+++ DATA EXTRACT +++

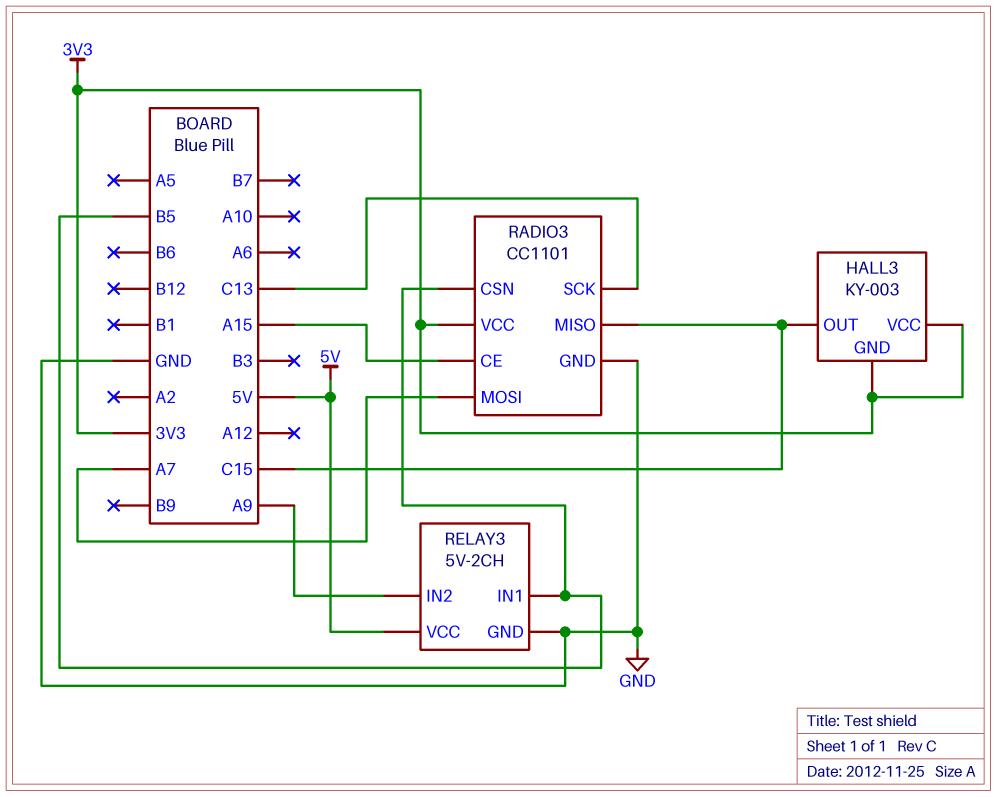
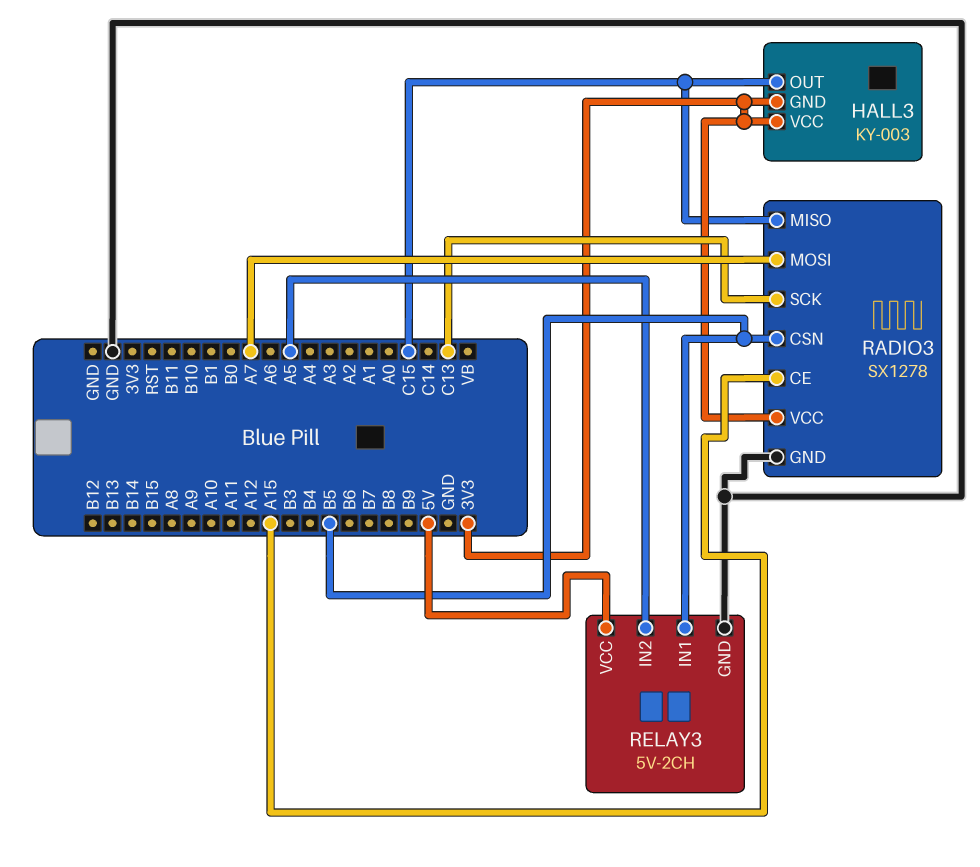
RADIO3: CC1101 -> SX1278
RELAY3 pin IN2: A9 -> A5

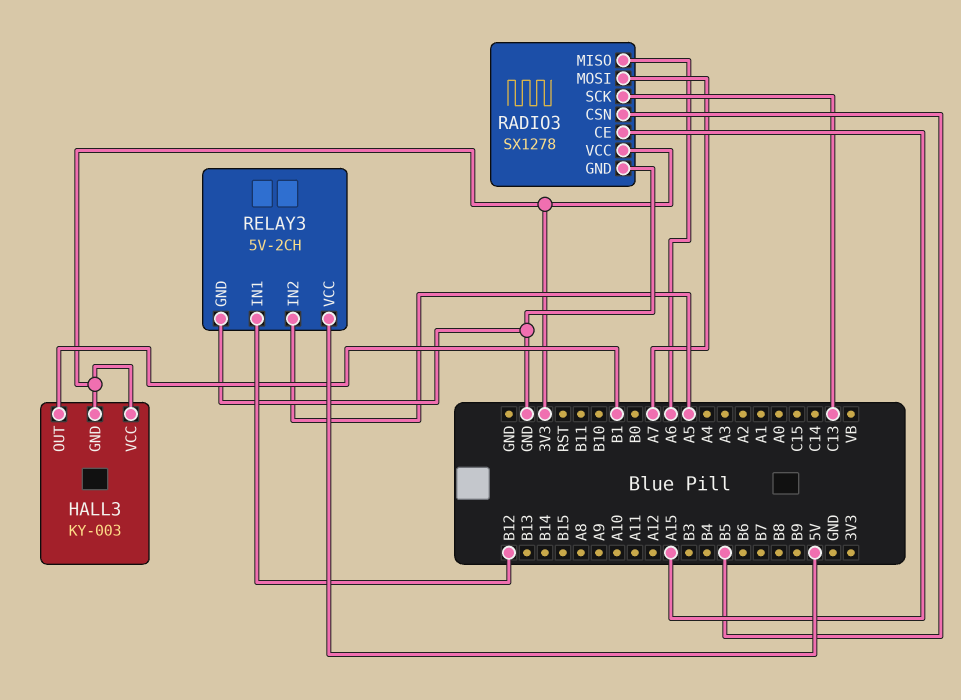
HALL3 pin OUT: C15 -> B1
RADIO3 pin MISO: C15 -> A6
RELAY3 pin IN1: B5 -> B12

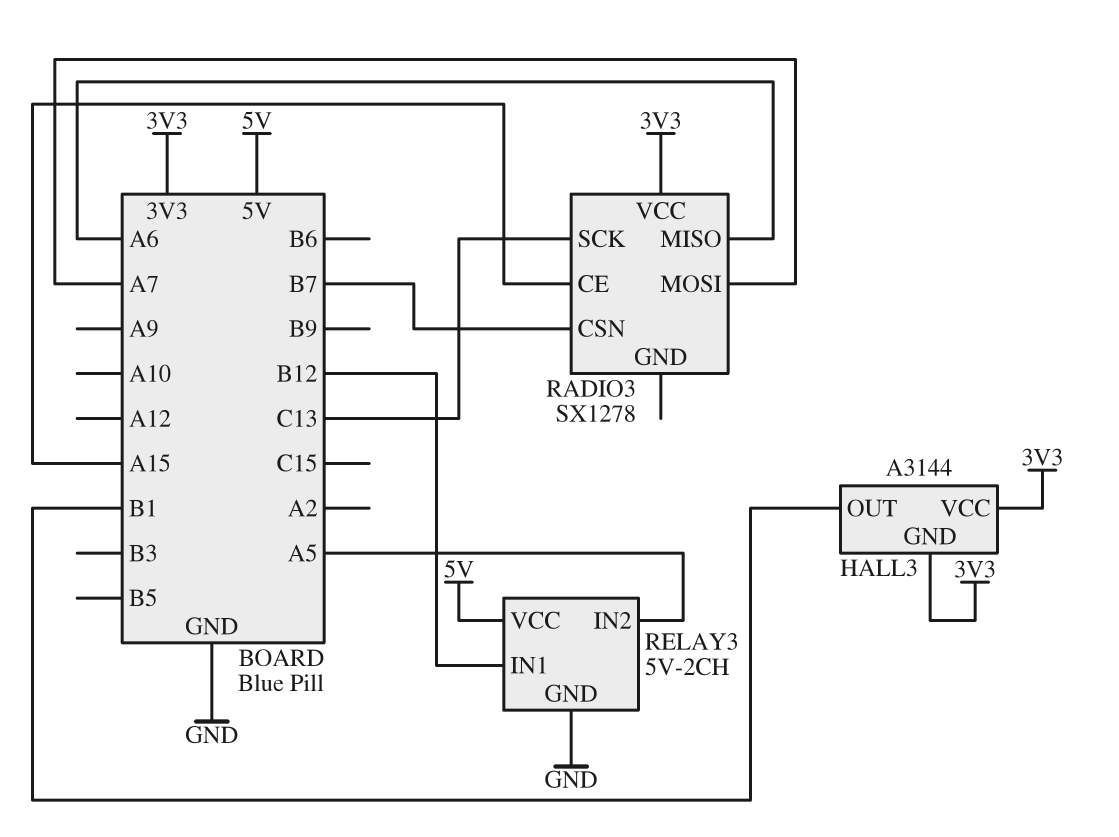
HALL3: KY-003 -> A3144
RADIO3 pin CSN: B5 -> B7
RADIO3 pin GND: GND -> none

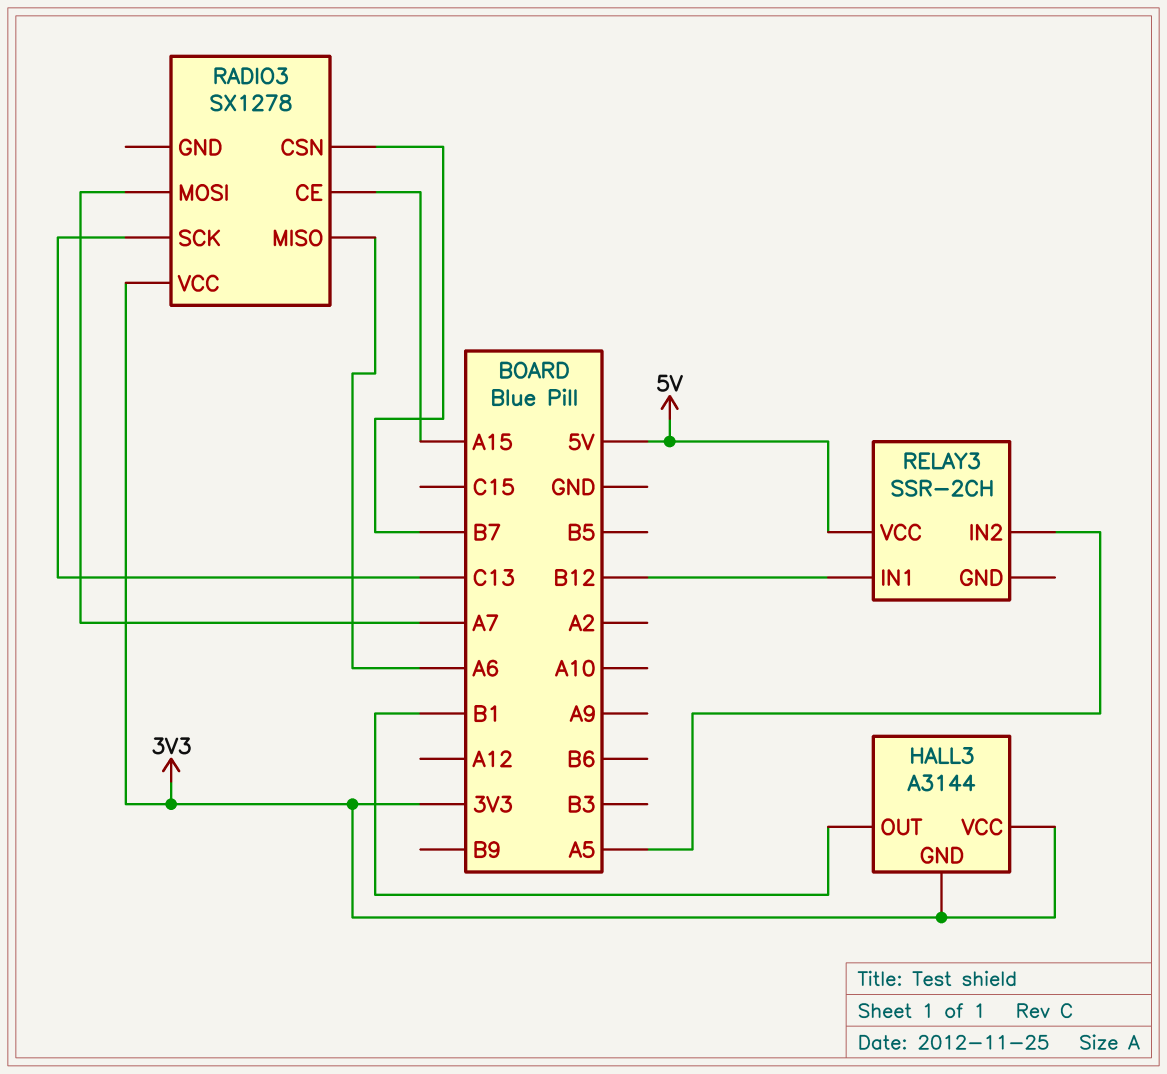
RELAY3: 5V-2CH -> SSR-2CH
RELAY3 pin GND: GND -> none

+++
+++ DATA EXTRACT +++

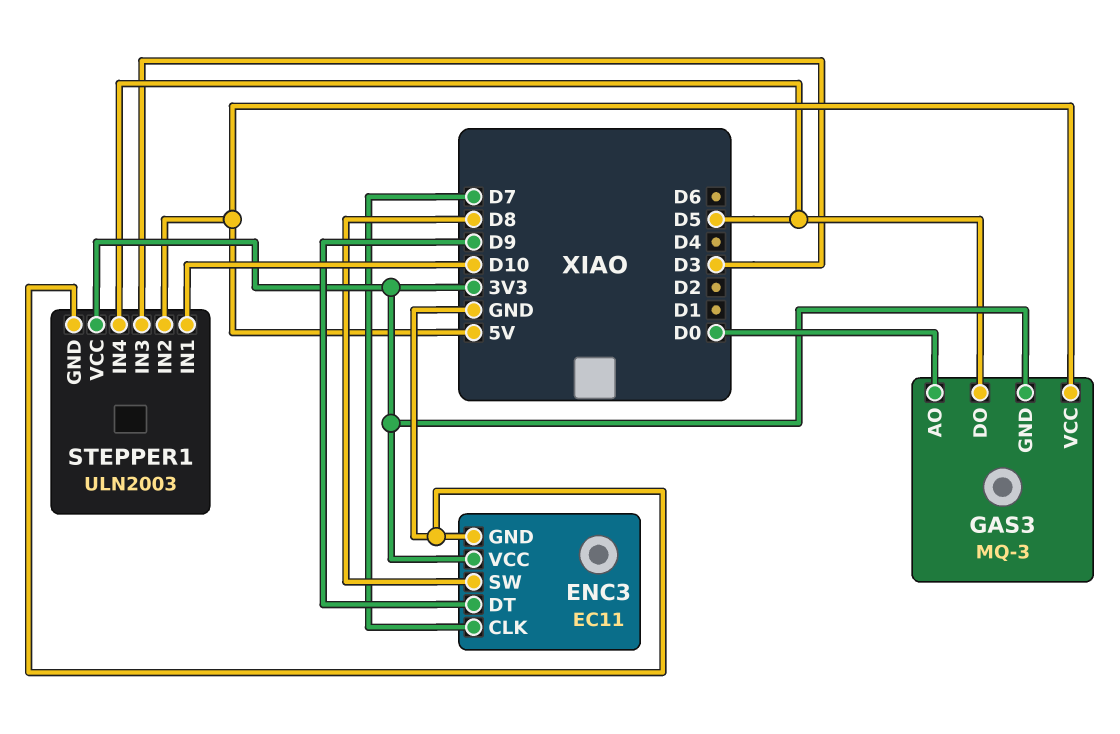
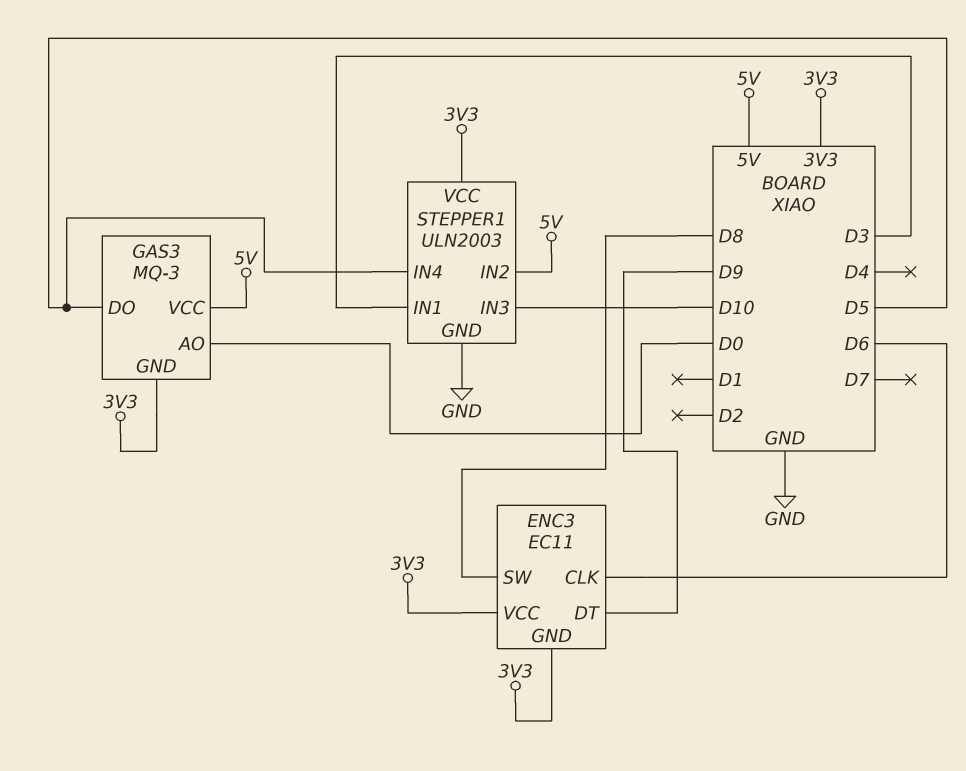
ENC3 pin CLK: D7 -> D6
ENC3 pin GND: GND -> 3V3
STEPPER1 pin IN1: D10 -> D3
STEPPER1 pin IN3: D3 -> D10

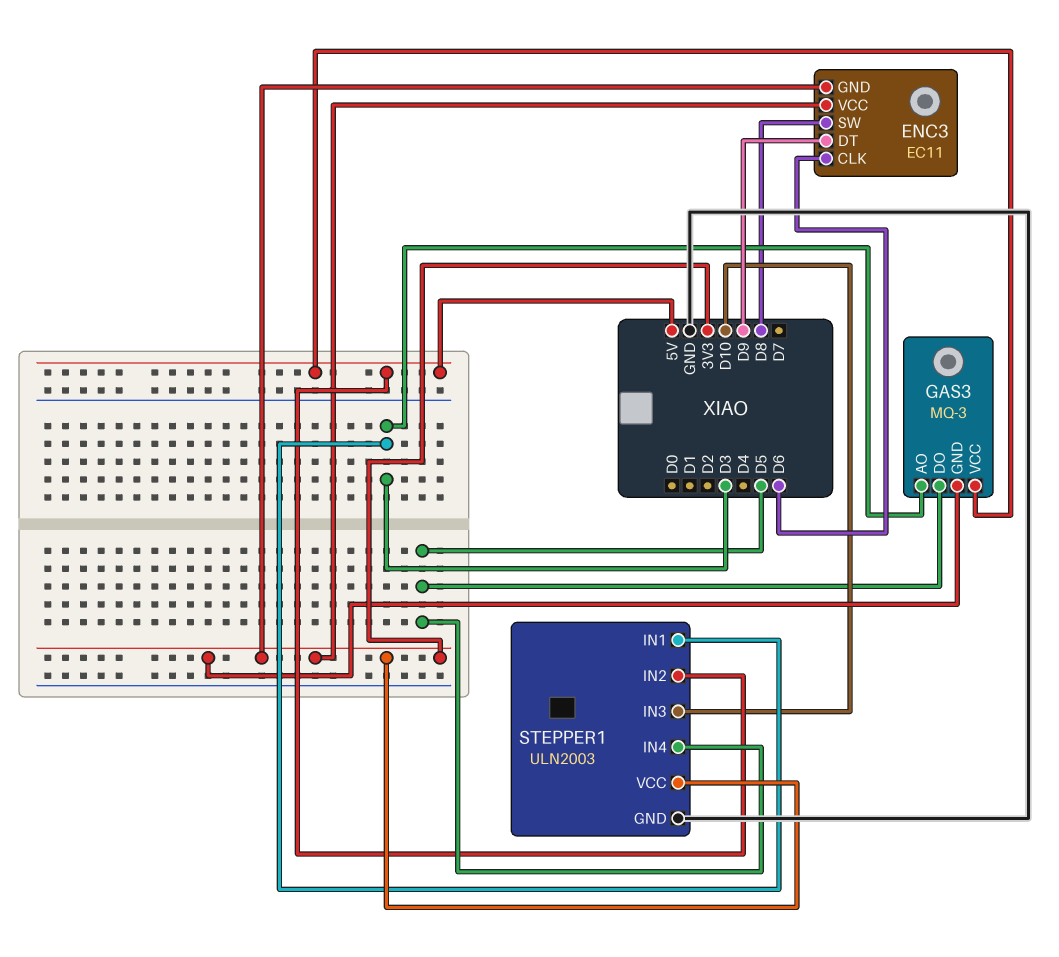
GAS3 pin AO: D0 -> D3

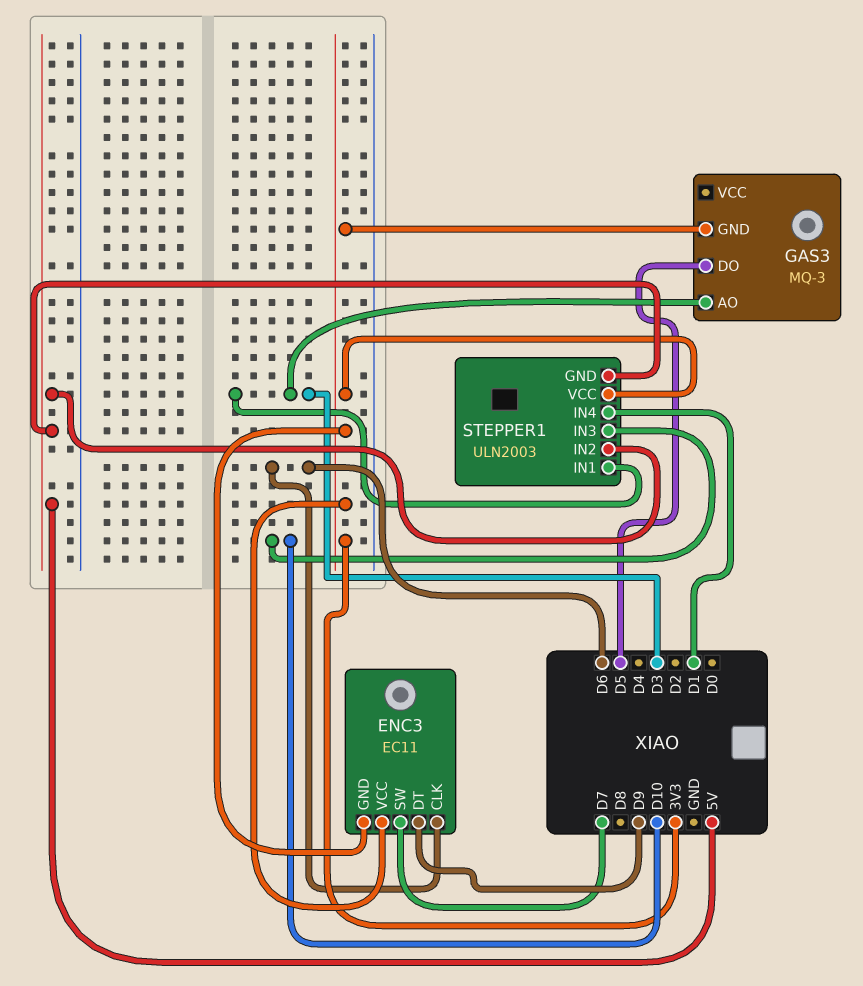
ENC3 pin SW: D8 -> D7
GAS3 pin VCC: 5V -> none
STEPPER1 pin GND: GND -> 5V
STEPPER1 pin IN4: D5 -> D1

+++

* [WHAT TO DO]
In the listing above, find the line containing "HALL3 pin OUT: C15 -> B1" and the line containing "RELAY3 pin GND: GND -> none", then print exactly those two lines and every line between them, minus the pictures.

* [YOUR SOLUTION]
HALL3 pin OUT: C15 -> B1
RADIO3 pin MISO: C15 -> A6
RELAY3 pin IN1: B5 -> B12

HALL3: KY-003 -> A3144
RADIO3 pin CSN: B5 -> B7
RADIO3 pin GND: GND -> none

RELAY3: 5V-2CH -> SSR-2CH
RELAY3 pin GND: GND -> none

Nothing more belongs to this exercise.